- **Your assignment**
What is needed is every line of the data that includes the word "pointed". Please copy each one.

Collected data entries:
>>

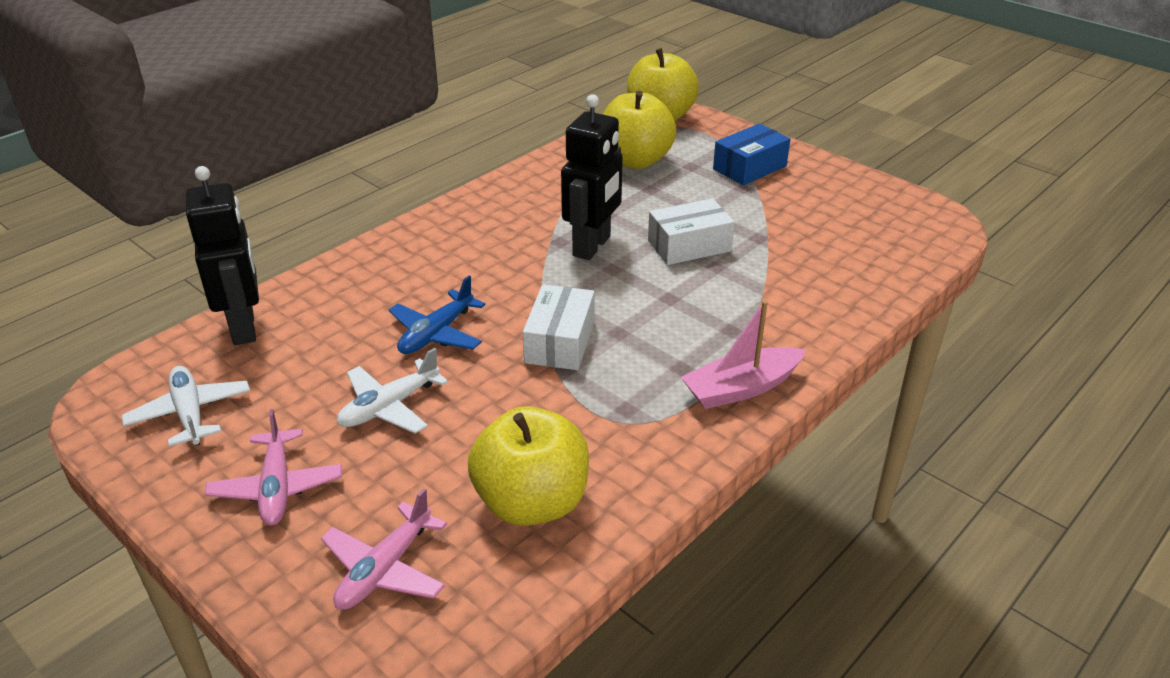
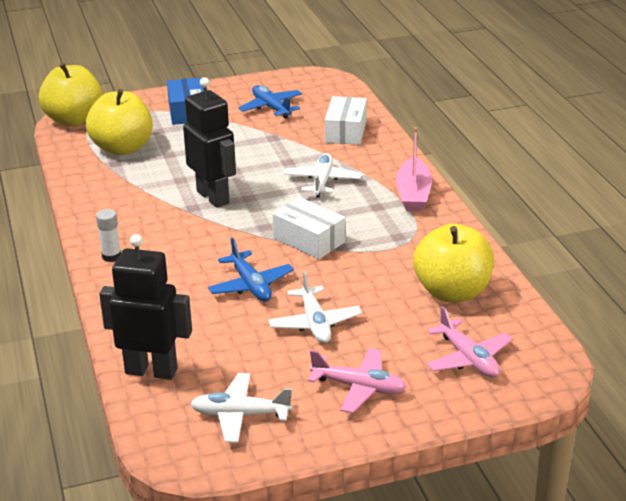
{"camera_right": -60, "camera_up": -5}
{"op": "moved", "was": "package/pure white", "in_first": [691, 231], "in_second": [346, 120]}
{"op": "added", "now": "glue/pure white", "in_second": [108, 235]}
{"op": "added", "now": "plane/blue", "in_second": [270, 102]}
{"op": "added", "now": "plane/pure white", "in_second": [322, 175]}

<<
>>

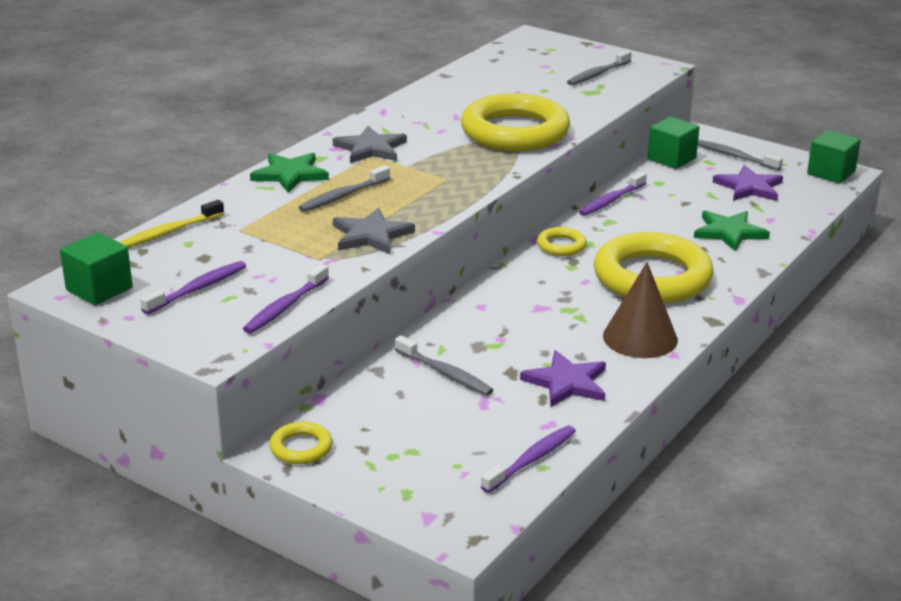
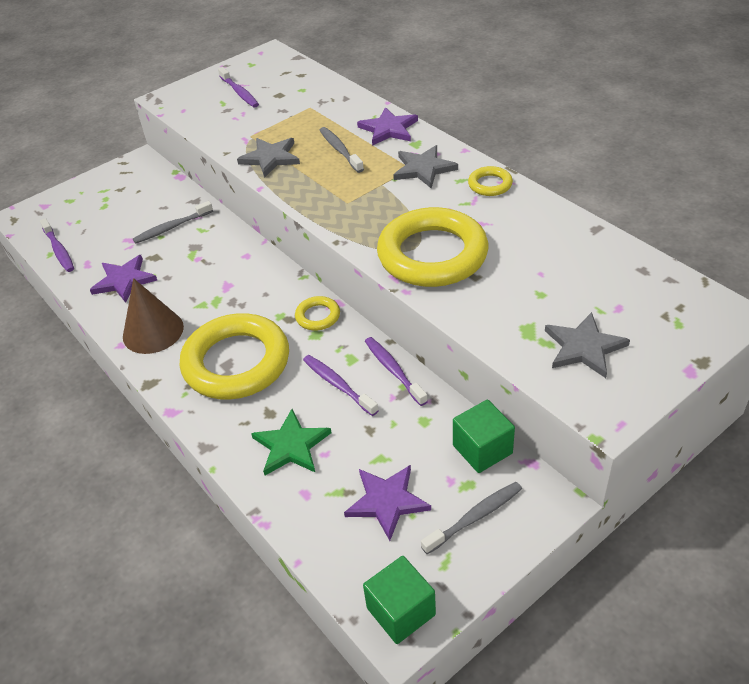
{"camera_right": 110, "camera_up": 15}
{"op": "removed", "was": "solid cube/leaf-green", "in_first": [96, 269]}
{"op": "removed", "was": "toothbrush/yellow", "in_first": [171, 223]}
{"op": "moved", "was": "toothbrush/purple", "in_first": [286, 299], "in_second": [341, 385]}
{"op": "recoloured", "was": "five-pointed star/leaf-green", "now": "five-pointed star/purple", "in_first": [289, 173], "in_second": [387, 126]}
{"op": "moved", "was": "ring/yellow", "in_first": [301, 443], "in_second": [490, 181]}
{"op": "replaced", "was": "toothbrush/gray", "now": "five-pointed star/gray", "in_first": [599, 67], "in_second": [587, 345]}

<<

- **Solved exercise**
{"op": "recoloured", "was": "five-pointed star/leaf-green", "now": "five-pointed star/purple", "in_first": [289, 173], "in_second": [387, 126]}
{"op": "replaced", "was": "toothbrush/gray", "now": "five-pointed star/gray", "in_first": [599, 67], "in_second": [587, 345]}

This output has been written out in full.